Return exactly the lines from the "Someone repainted the" line through the last line of the entries below. Include no pictures.

::::

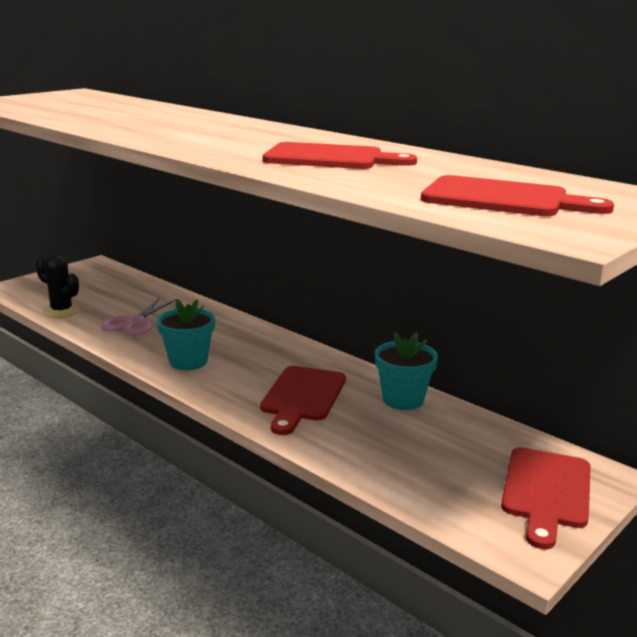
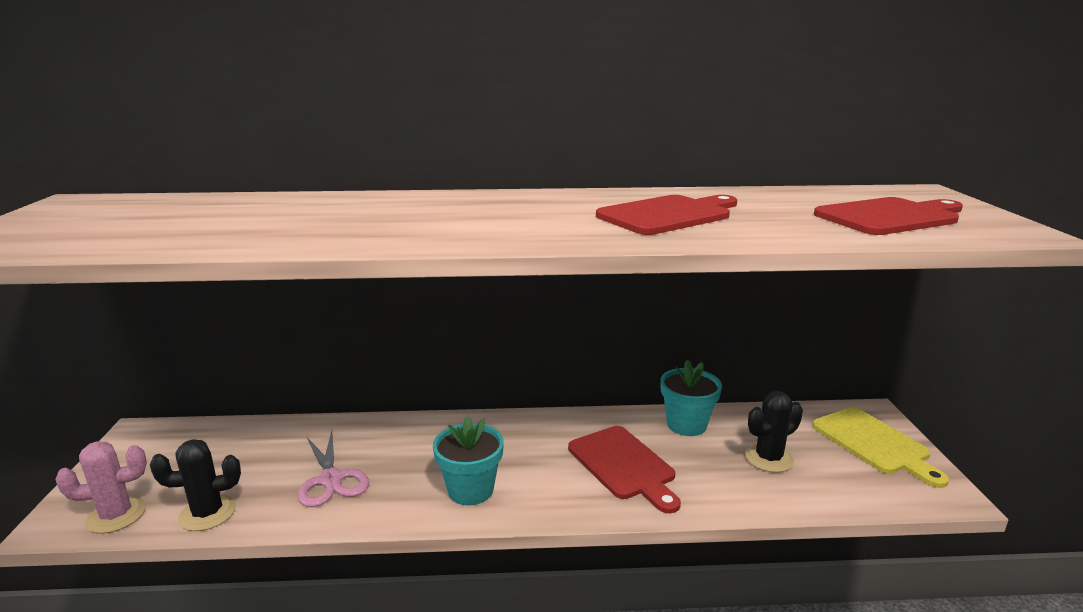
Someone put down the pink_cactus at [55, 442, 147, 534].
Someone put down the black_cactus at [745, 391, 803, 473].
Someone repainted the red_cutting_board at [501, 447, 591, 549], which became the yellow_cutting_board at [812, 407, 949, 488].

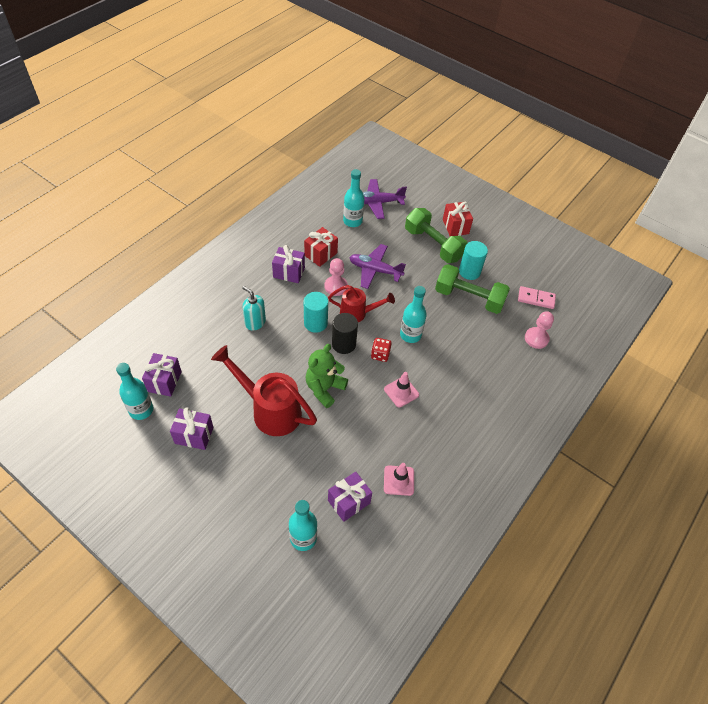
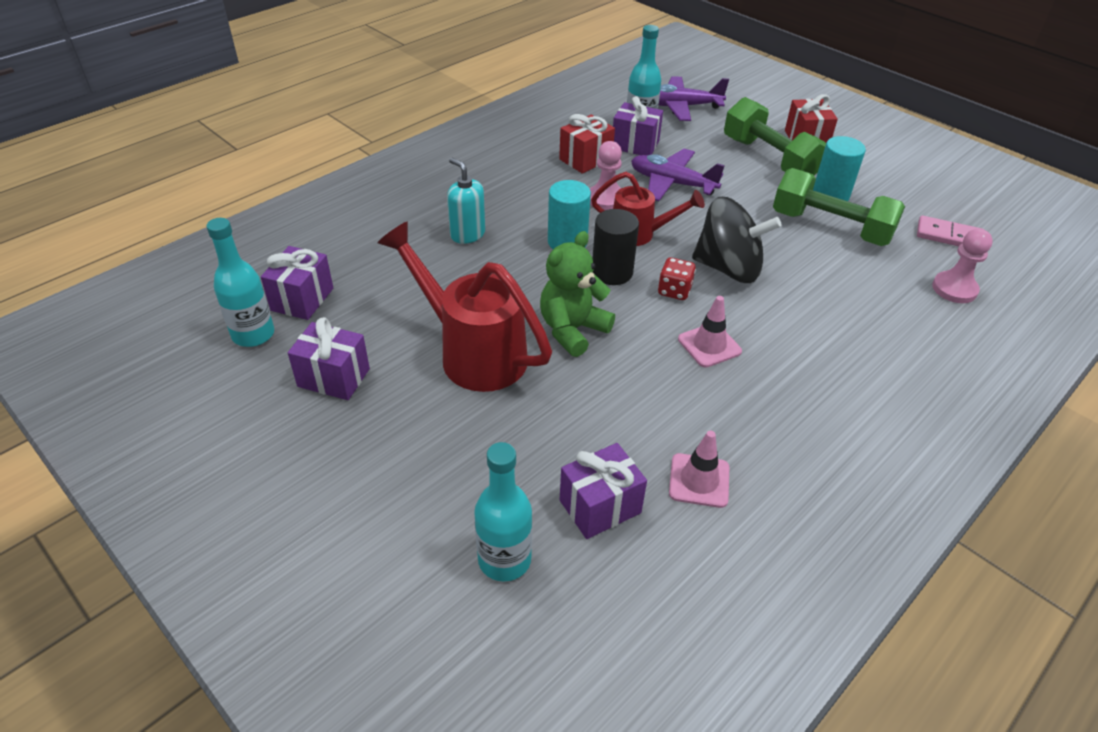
Someone carried the purple_gift from [272, 245, 305, 283] to [613, 96, 663, 155].
Someone swapped the turquoise_bottle at [400, 286, 427, 343] for the black_spinning_top at [692, 197, 781, 283].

::::

• RESPONSE BOX
Someone repainted the red_cutting_board at [501, 447, 591, 549], which became the yellow_cutting_board at [812, 407, 949, 488].

Someone carried the purple_gift from [272, 245, 305, 283] to [613, 96, 663, 155].
Someone swapped the turquoise_bottle at [400, 286, 427, 343] for the black_spinning_top at [692, 197, 781, 283].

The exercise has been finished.